### TASK STATEMENT
Below are records to give again exactly; omit each image they contain.

== Segment start ==

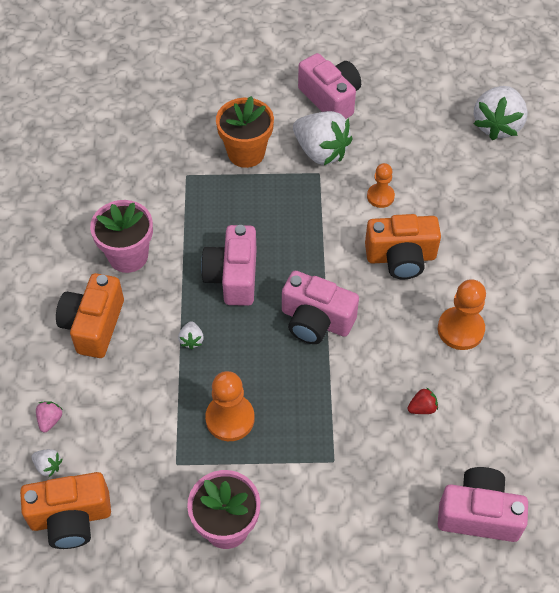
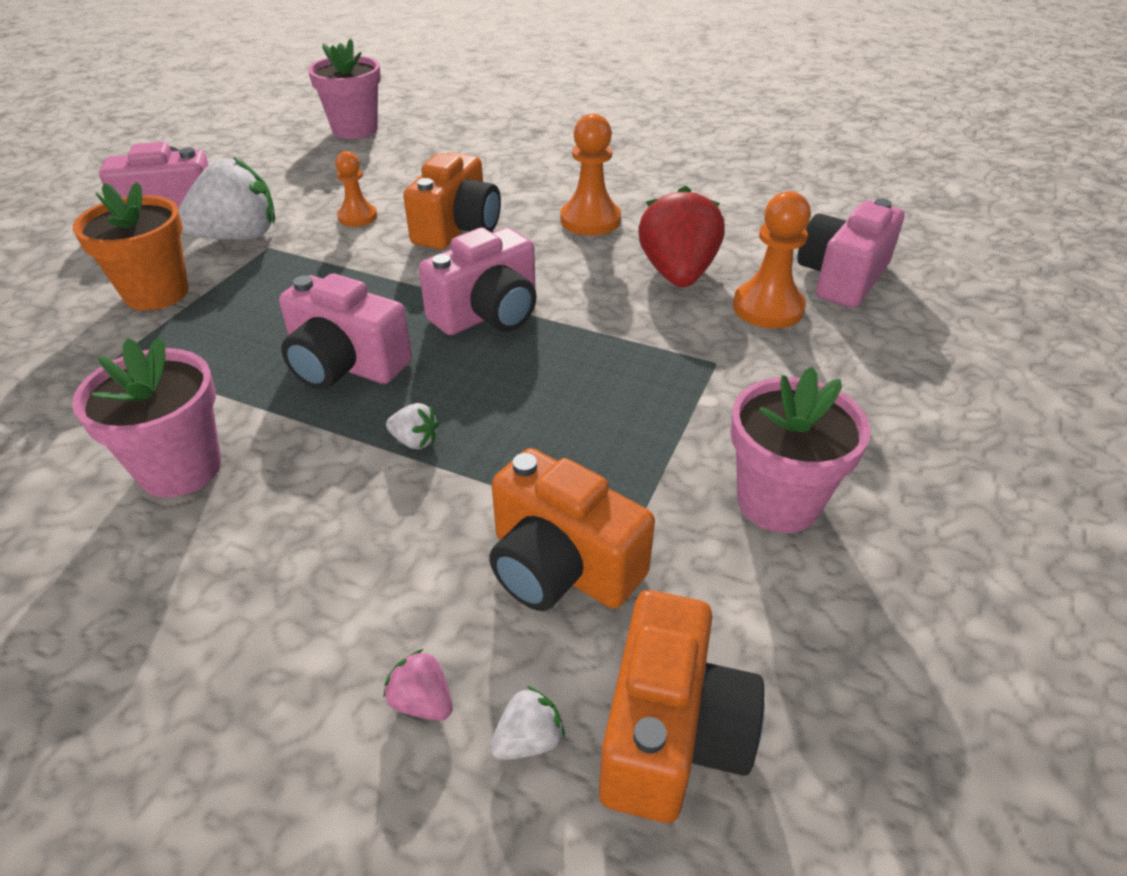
camera: 65 degrees left, 15 degrees down
(93, 325) = (271, 560): orange camera -> orange camera (561, 566)
(230, 418) = (587, 440): orange pawn -> orange pawn (768, 308)
(422, 408) = (677, 273): red strawberry -> red strawberry, size x2.36
(497, 125) = (355, 130): white strawberry -> pink flower pot

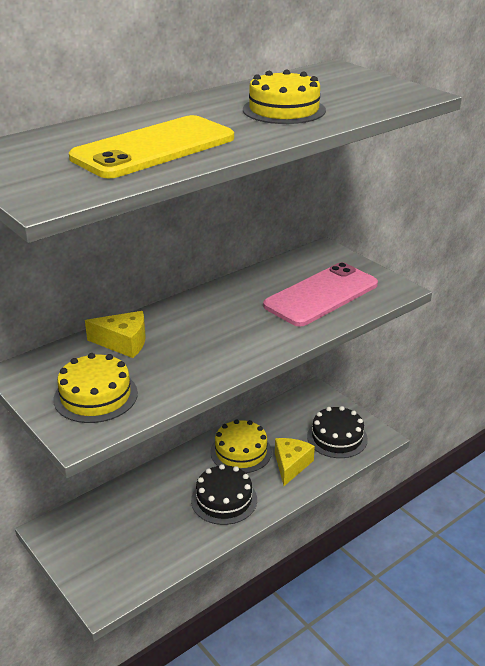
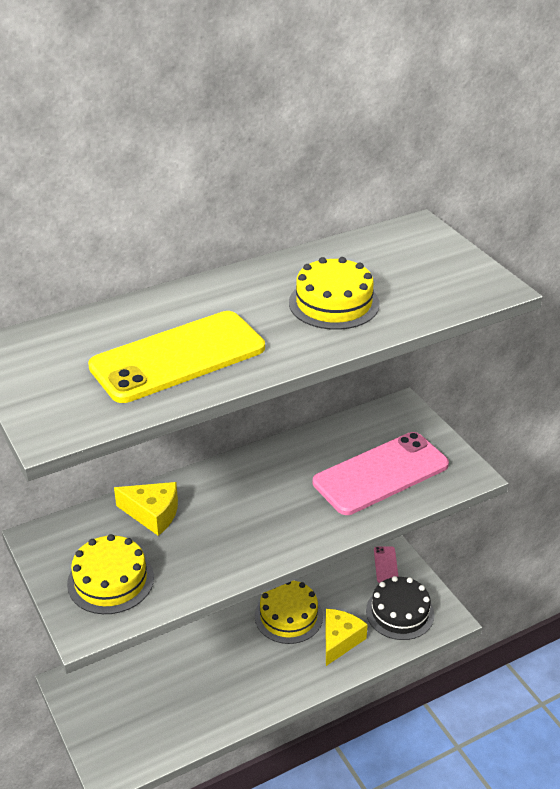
camera: 10 degrees right, 5 degrees up
(224, 500) = (257, 673): black cake -> none
(315, 403) = (386, 565): none -> pink phone

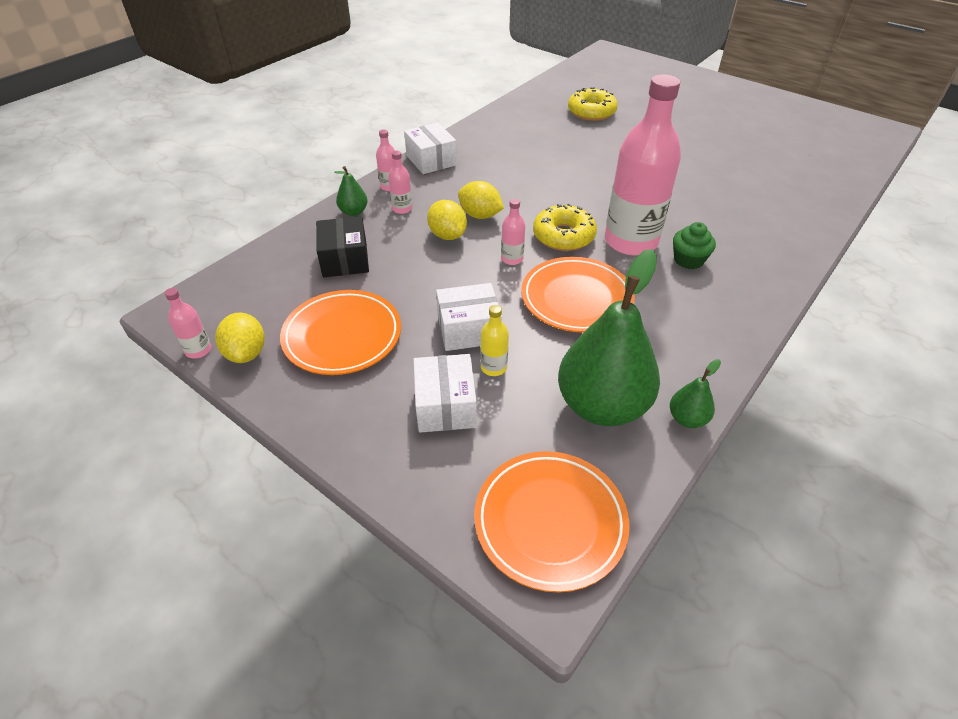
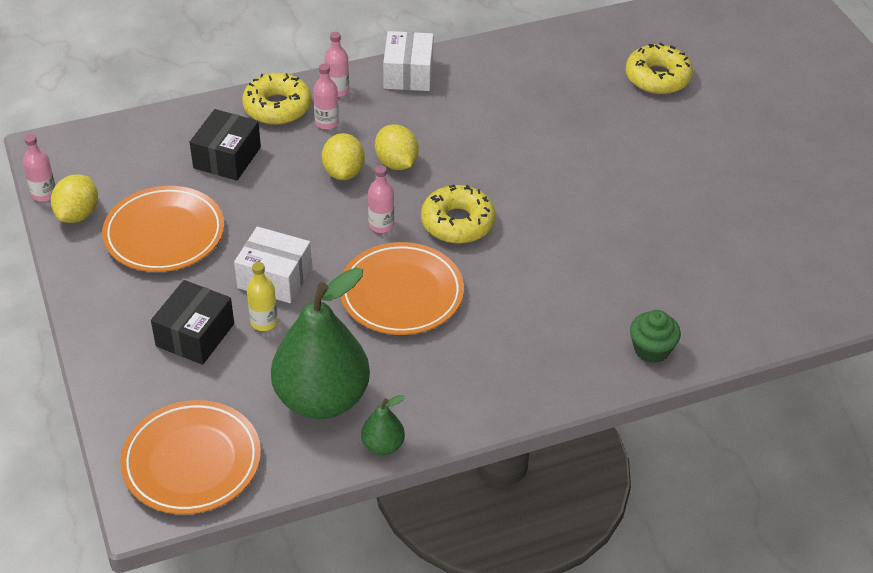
camera: 30 degrees right, 0 degrees up
(353, 212) = (277, 107): green pear -> yellow donut
(445, 405) = (195, 335): white box -> black box
(631, 241) = (521, 259): pink bottle -> none
(688, 260) = (558, 305): green cupcake -> green cupcake (651, 349)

== Segment end ==

### EXERCISE RESULT
camera: 65 degrees left, 15 degrees down
(93, 325) = (271, 560): orange camera -> orange camera (561, 566)
(230, 418) = (587, 440): orange pawn -> orange pawn (768, 308)
(422, 408) = (677, 273): red strawberry -> red strawberry, size x2.36
(497, 125) = (355, 130): white strawberry -> pink flower pot

camera: 10 degrees right, 5 degrees up
(224, 500) = (257, 673): black cake -> none
(315, 403) = (386, 565): none -> pink phone

camera: 30 degrees right, 0 degrees up
(353, 212) = (277, 107): green pear -> yellow donut
(445, 405) = (195, 335): white box -> black box
(631, 241) = (521, 259): pink bottle -> none
(688, 260) = (558, 305): green cupcake -> green cupcake (651, 349)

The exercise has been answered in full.